- Data
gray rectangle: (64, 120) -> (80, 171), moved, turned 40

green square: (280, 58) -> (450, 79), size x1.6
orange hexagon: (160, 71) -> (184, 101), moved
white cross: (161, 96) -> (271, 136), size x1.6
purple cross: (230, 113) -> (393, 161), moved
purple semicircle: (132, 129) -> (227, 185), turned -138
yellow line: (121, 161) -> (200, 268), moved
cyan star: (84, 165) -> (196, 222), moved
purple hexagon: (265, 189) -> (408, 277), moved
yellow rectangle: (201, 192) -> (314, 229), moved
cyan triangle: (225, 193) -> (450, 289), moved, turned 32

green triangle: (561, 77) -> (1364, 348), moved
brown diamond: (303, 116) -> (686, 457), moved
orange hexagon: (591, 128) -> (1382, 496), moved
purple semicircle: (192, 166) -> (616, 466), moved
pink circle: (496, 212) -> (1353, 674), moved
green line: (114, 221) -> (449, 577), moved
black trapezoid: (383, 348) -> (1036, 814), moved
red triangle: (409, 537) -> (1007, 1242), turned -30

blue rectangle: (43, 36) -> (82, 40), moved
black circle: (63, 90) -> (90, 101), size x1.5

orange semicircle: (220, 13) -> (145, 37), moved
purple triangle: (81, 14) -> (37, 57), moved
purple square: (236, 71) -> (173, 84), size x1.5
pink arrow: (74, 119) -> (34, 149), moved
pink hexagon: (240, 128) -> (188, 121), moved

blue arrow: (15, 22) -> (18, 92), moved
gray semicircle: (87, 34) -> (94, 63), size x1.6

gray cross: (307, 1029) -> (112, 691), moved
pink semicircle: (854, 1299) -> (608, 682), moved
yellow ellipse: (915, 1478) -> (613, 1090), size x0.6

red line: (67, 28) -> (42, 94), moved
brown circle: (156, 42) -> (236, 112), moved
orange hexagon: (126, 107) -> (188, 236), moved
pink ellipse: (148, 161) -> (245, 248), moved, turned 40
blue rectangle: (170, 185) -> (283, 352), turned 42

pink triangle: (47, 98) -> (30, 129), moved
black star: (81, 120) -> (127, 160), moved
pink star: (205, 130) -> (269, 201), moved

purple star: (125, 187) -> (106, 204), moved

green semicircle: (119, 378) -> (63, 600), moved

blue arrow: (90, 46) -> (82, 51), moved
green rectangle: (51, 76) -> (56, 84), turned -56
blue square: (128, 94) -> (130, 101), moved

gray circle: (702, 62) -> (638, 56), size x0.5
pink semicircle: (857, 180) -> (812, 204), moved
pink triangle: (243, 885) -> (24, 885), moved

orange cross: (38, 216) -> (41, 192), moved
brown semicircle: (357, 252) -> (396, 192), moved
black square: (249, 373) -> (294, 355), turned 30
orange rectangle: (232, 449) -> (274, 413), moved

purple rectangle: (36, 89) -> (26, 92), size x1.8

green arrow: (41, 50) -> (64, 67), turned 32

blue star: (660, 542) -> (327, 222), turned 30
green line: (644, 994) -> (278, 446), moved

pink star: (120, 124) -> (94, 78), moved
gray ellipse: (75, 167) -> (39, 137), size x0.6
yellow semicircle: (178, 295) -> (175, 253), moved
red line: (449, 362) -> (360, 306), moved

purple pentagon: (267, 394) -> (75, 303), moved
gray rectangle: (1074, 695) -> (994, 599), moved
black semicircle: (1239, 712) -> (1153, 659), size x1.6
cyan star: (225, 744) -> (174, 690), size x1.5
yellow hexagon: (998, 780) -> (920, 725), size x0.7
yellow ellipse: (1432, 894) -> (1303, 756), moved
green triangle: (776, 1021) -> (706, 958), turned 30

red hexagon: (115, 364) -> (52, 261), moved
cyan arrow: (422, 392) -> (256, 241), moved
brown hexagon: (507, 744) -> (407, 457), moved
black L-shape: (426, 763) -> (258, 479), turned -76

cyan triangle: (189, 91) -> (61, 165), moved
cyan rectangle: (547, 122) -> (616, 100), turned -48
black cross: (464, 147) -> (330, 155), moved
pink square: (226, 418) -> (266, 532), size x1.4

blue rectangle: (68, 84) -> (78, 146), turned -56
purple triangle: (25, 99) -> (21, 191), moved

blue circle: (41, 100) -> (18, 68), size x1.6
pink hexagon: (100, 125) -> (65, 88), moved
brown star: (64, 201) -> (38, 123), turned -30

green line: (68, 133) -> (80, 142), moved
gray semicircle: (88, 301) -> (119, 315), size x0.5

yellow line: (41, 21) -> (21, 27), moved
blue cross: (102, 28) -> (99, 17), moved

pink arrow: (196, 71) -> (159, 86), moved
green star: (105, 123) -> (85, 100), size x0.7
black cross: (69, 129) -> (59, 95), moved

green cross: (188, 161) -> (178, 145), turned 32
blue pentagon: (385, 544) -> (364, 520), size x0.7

- Exercise directions
Return each line of the listing that holds the string "gray".

- Completed exercise
gray rectangle: (64, 120) -> (80, 171), moved, turned 40
gray semicircle: (87, 34) -> (94, 63), size x1.6
gray cross: (307, 1029) -> (112, 691), moved
gray circle: (702, 62) -> (638, 56), size x0.5
gray ellipse: (75, 167) -> (39, 137), size x0.6
gray rectangle: (1074, 695) -> (994, 599), moved
gray semicircle: (88, 301) -> (119, 315), size x0.5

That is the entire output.